_WORK ORDER_. All of the listing must be given again exactly, except that the images are dropped.

_SUPPLIED RECORDS_.
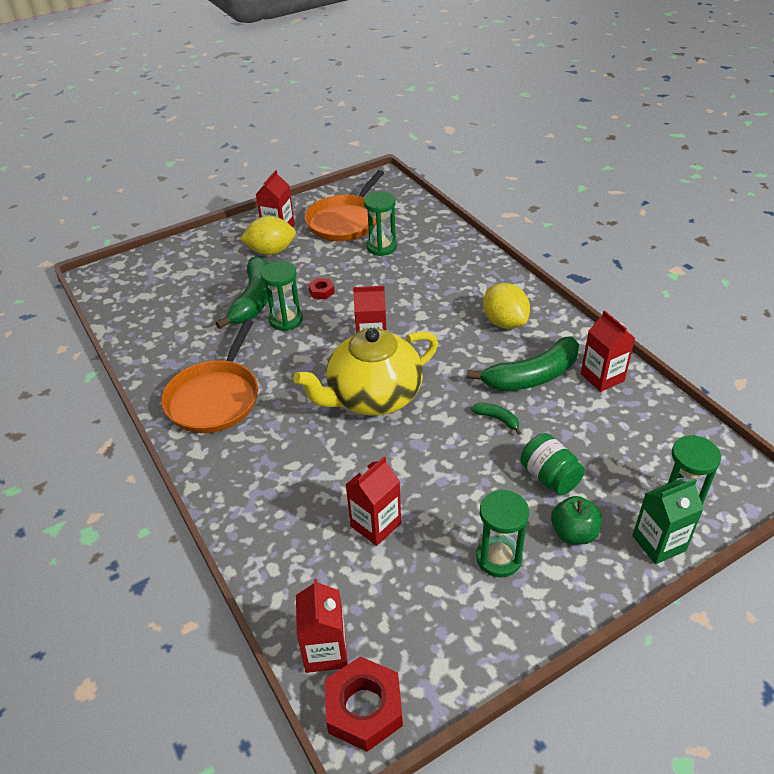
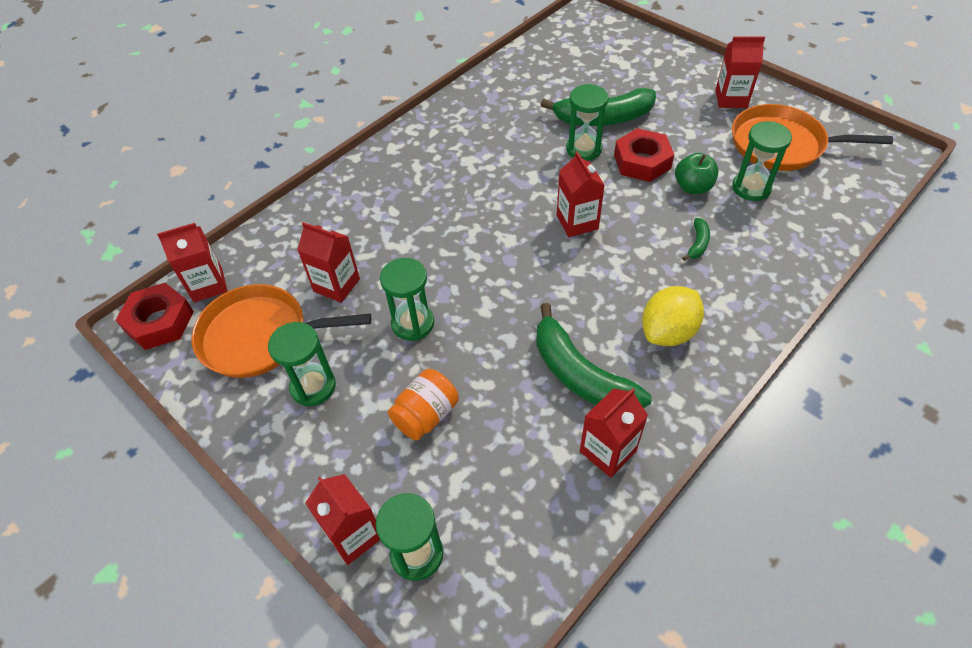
camera: 75 degrees right, 10 degrees up
orange pan [161,319,258,433] -> orange pan moved to [191,284,371,378]
yellow lemon [240,216,296,255] -> none
yellow teapot [293,328,438,416] -> none
red nut [308,278,335,299] -> red nut [614,128,675,182], size x1.99
green banana [471,403,521,435] -> green banana moved to [682,218,710,261]
green jar [520,433,585,495] -> orange jar [388,369,459,441]
green apple [551,496,602,545] -> green apple moved to [675,153,719,194]
green carton [632,479,704,564] -> red carton [305,474,380,565]
none -> green hourglass [380,258,434,341]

_SOLUTION FOR THIS EXERCISE_.
camera: 75 degrees right, 10 degrees up
orange pan [161,319,258,433] -> orange pan moved to [191,284,371,378]
yellow lemon [240,216,296,255] -> none
yellow teapot [293,328,438,416] -> none
red nut [308,278,335,299] -> red nut [614,128,675,182], size x1.99
green banana [471,403,521,435] -> green banana moved to [682,218,710,261]
green jar [520,433,585,495] -> orange jar [388,369,459,441]
green apple [551,496,602,545] -> green apple moved to [675,153,719,194]
green carton [632,479,704,564] -> red carton [305,474,380,565]
none -> green hourglass [380,258,434,341]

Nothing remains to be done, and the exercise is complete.